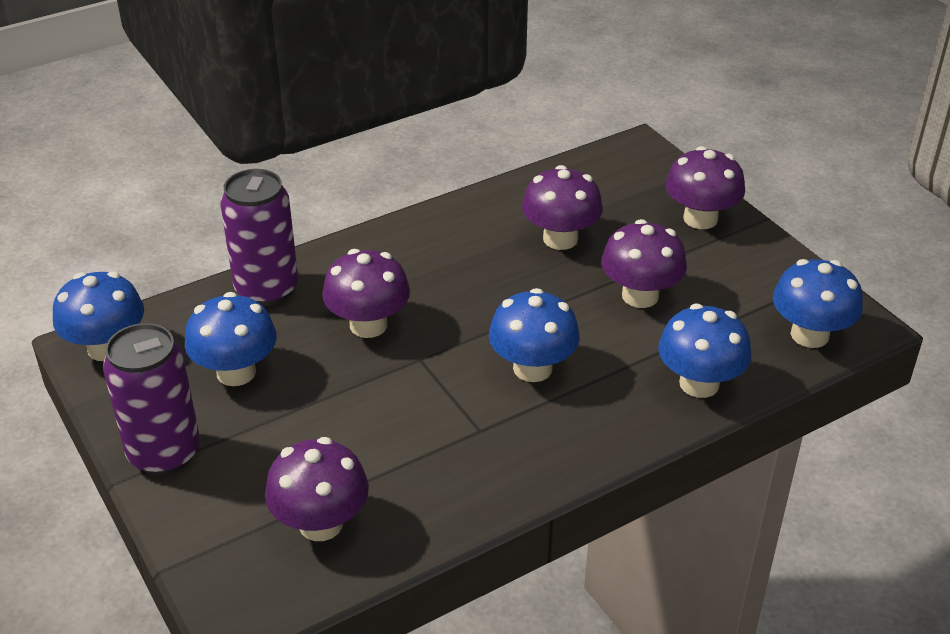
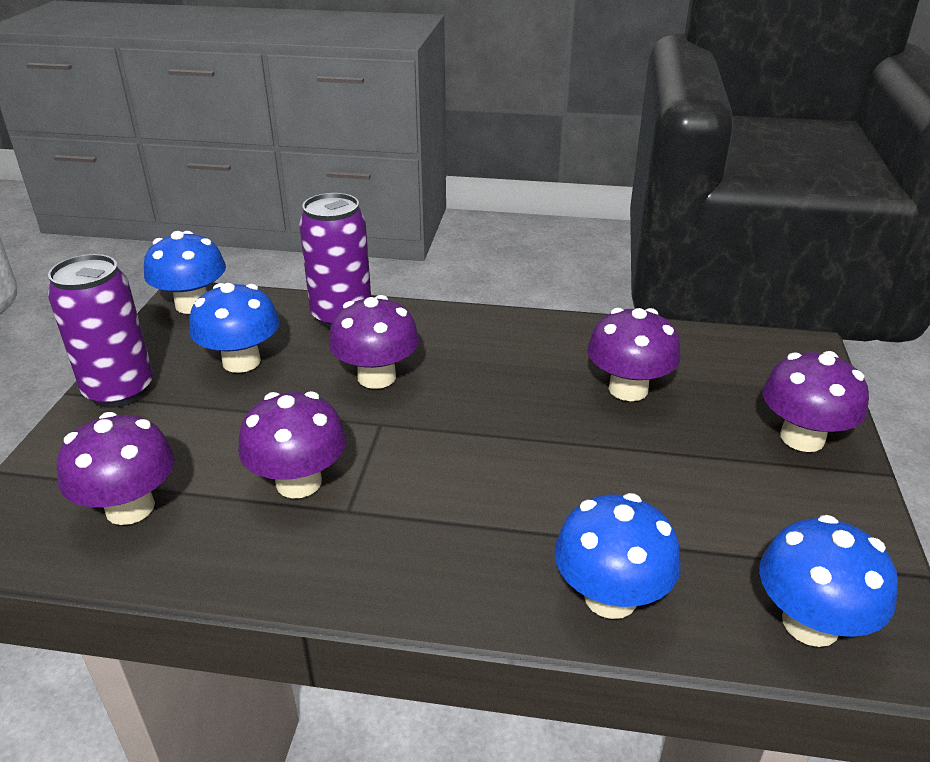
camera: 40 degrees right, 5 degrees down
blue mushroom [489,288,580,382] -> none
purple mushroom [601,219,687,308] -> purple mushroom moved to [238,391,346,499]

::::::::

• [Task] Word for word, print all of the data; skip the pictures.

• [Exercise solution]
camera: 40 degrees right, 5 degrees down
blue mushroom [489,288,580,382] -> none
purple mushroom [601,219,687,308] -> purple mushroom moved to [238,391,346,499]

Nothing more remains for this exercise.